* WHAT YOU ARE ASKED TO DO *
Leaving out the images, return the data below exactly as it is written.

[SUPPLIED DATA — start]

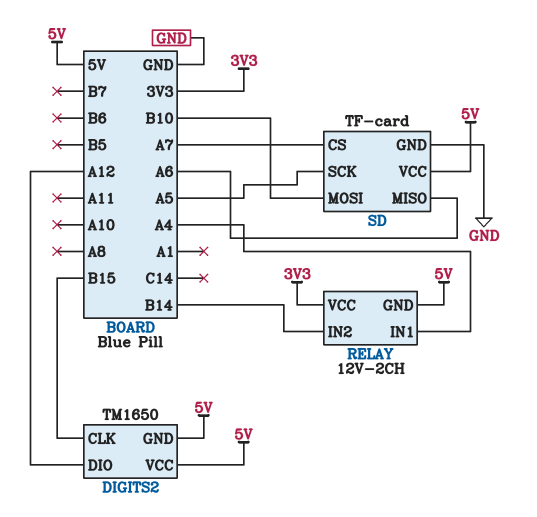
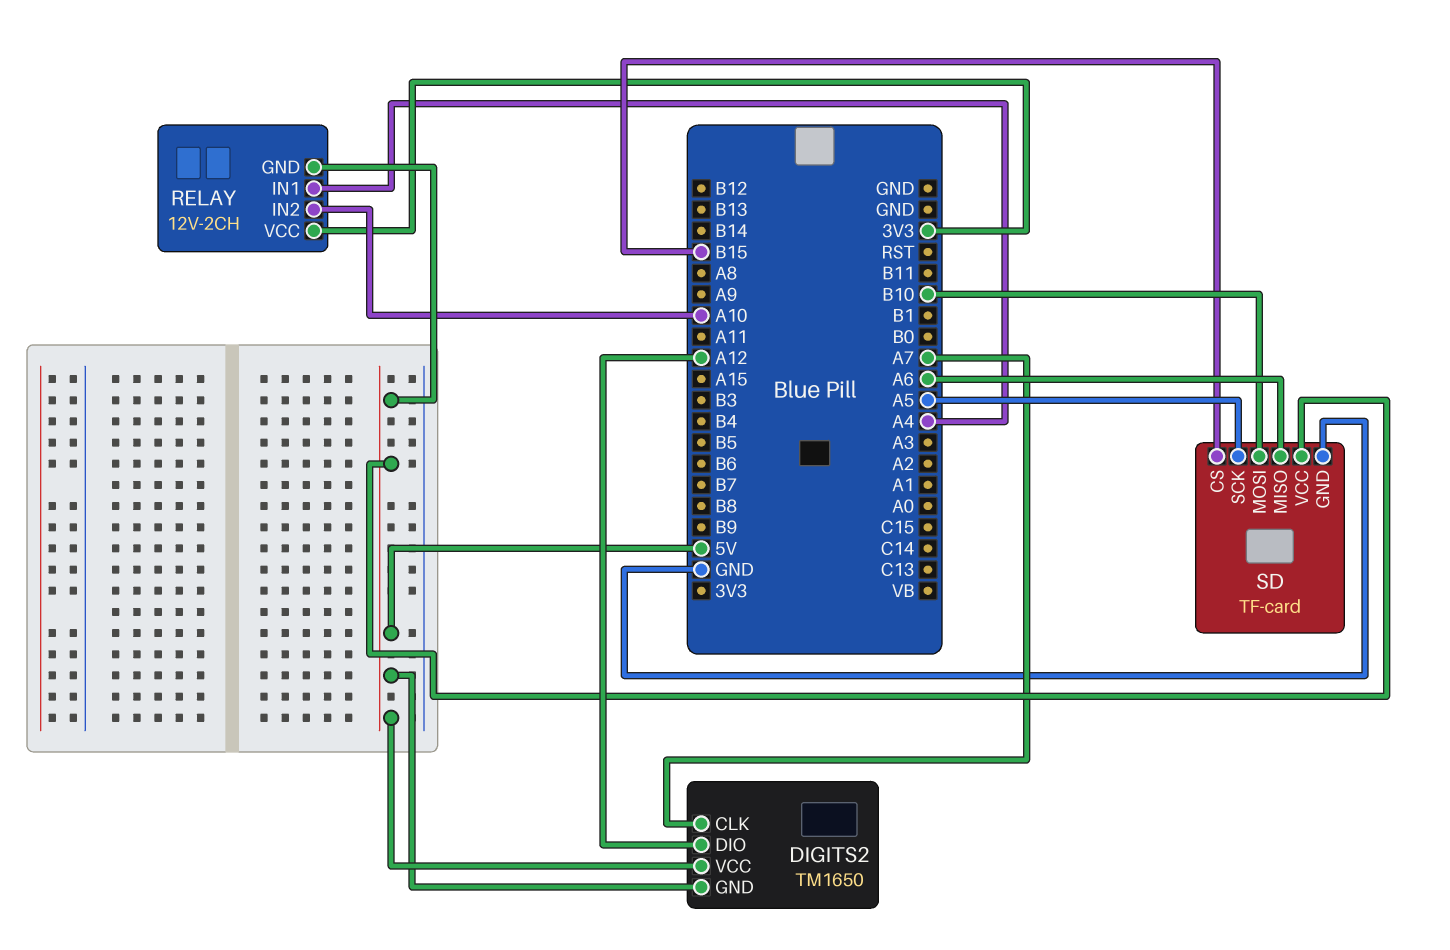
DIGITS2 pin CLK: B15 -> A7
RELAY pin IN2: B14 -> A10
SD pin CS: A7 -> B15

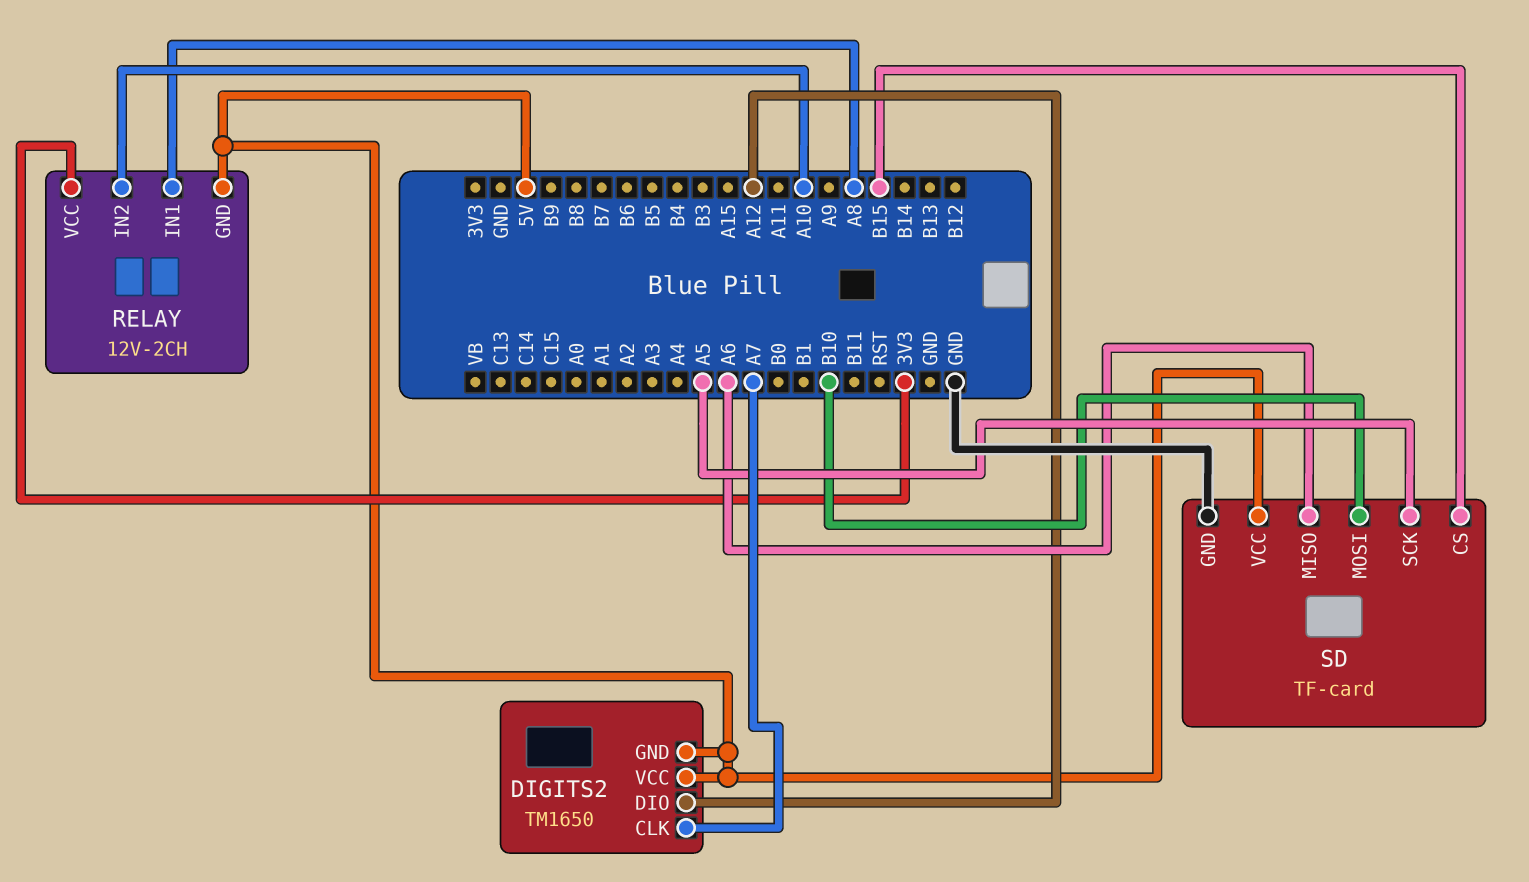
RELAY pin IN1: A4 -> A8

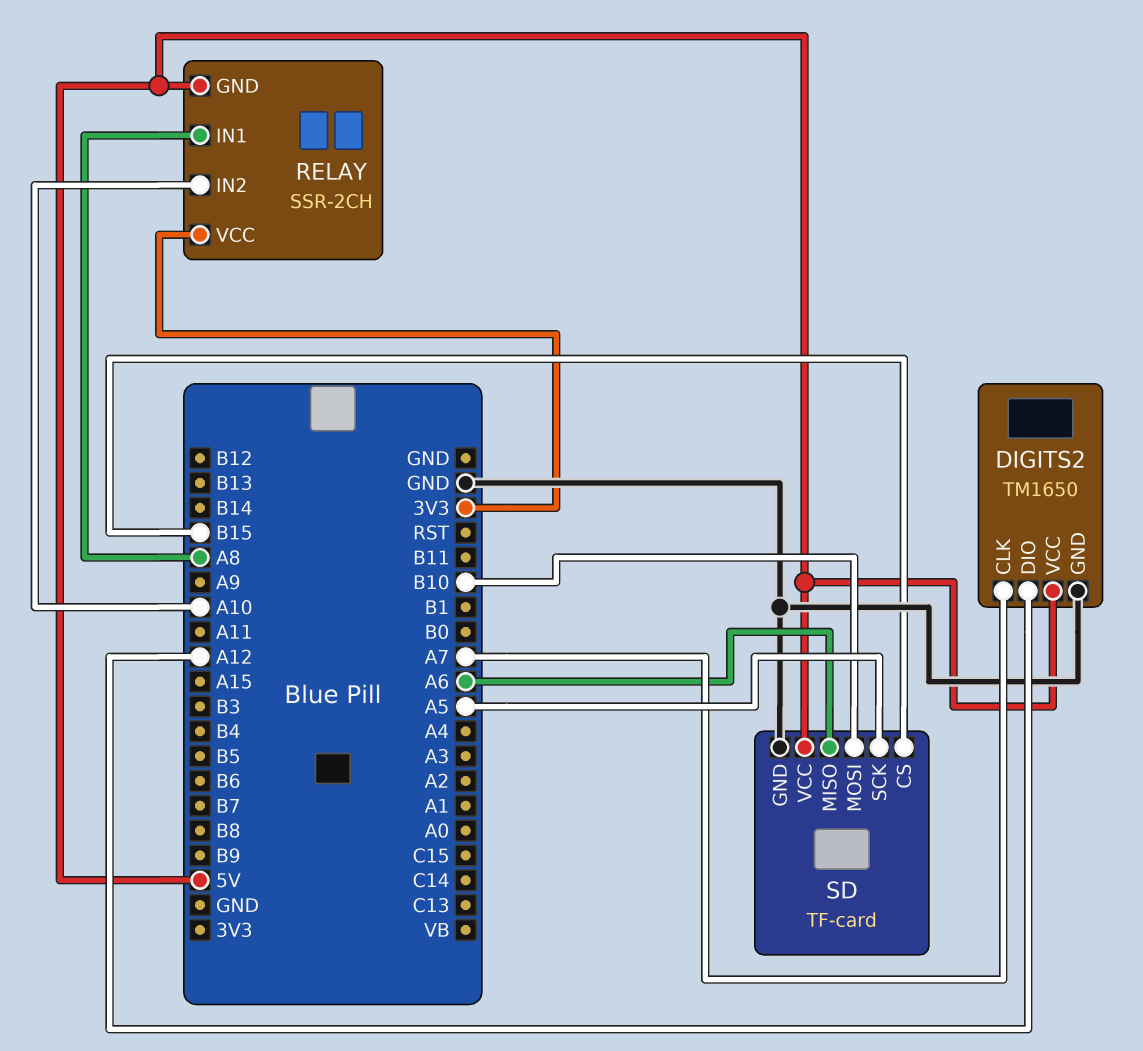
DIGITS2 pin GND: 5V -> GND
RELAY: 12V-2CH -> SSR-2CH

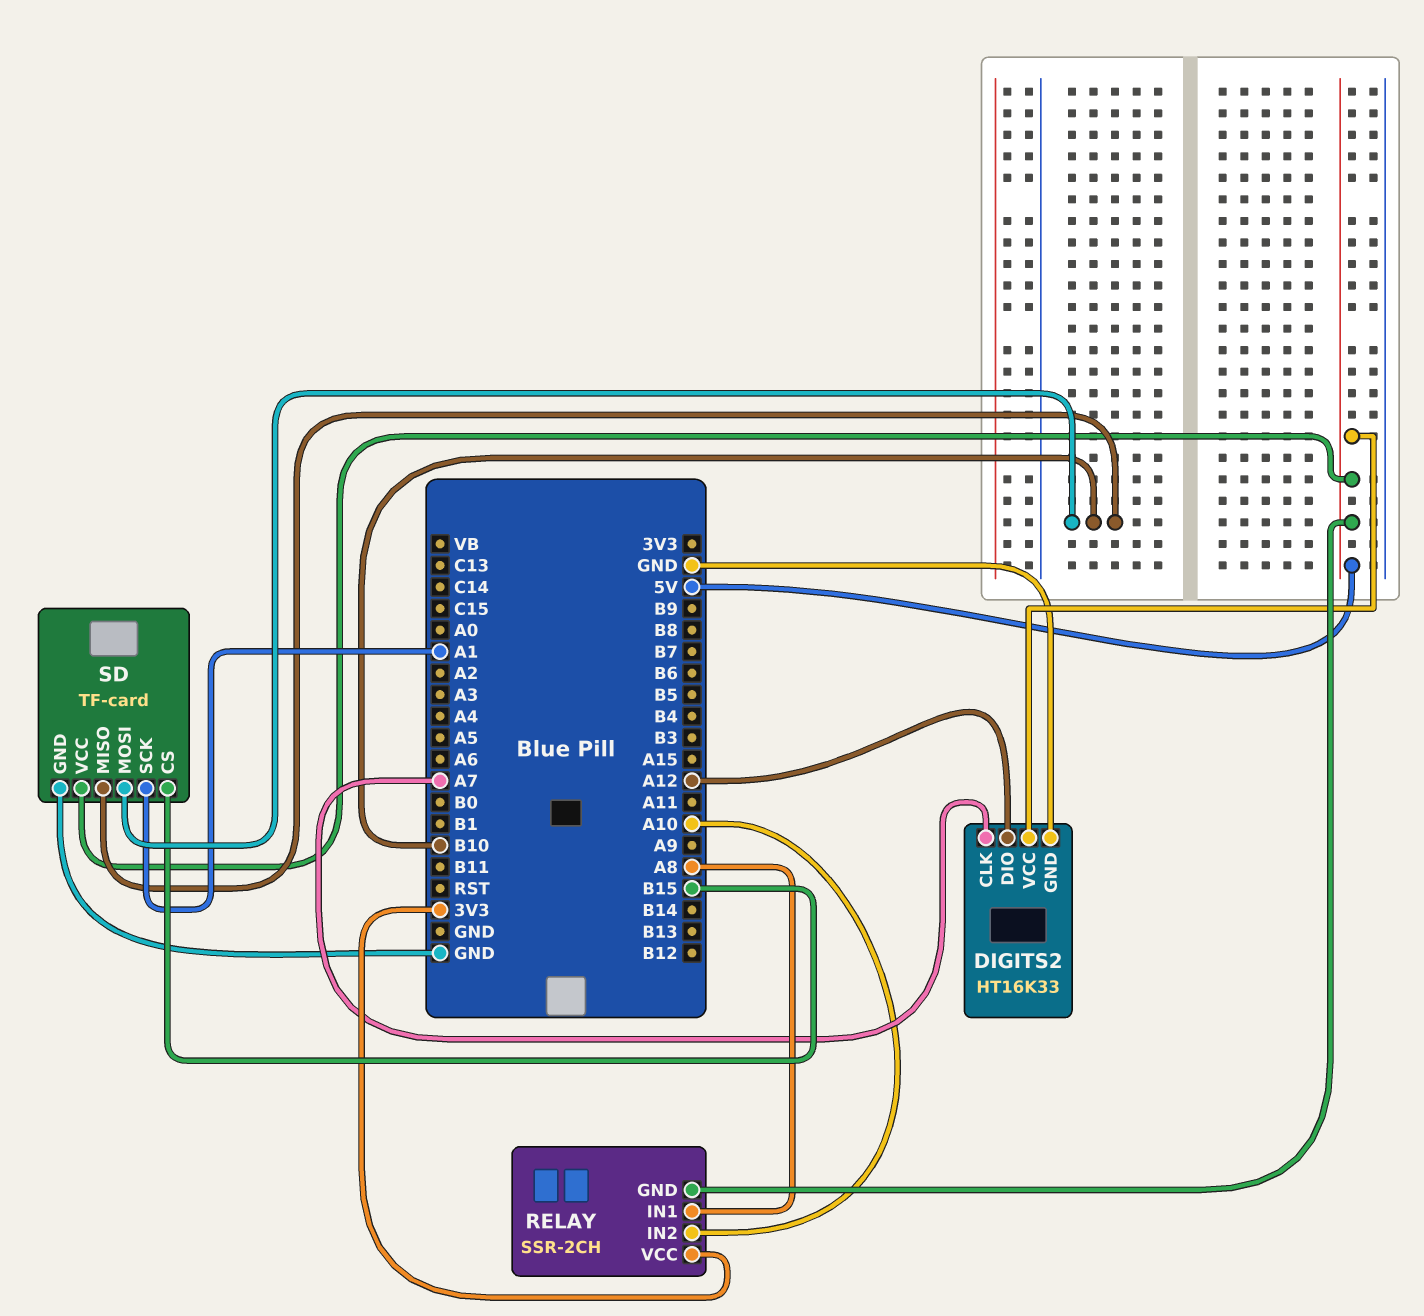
DIGITS2: TM1650 -> HT16K33
SD pin MISO: A6 -> B10
SD pin SCK: A5 -> A1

[SUPPLIED DATA — finish]

* TASK OUTPUT *
DIGITS2 pin CLK: B15 -> A7
RELAY pin IN2: B14 -> A10
SD pin CS: A7 -> B15

RELAY pin IN1: A4 -> A8

DIGITS2 pin GND: 5V -> GND
RELAY: 12V-2CH -> SSR-2CH

DIGITS2: TM1650 -> HT16K33
SD pin MISO: A6 -> B10
SD pin SCK: A5 -> A1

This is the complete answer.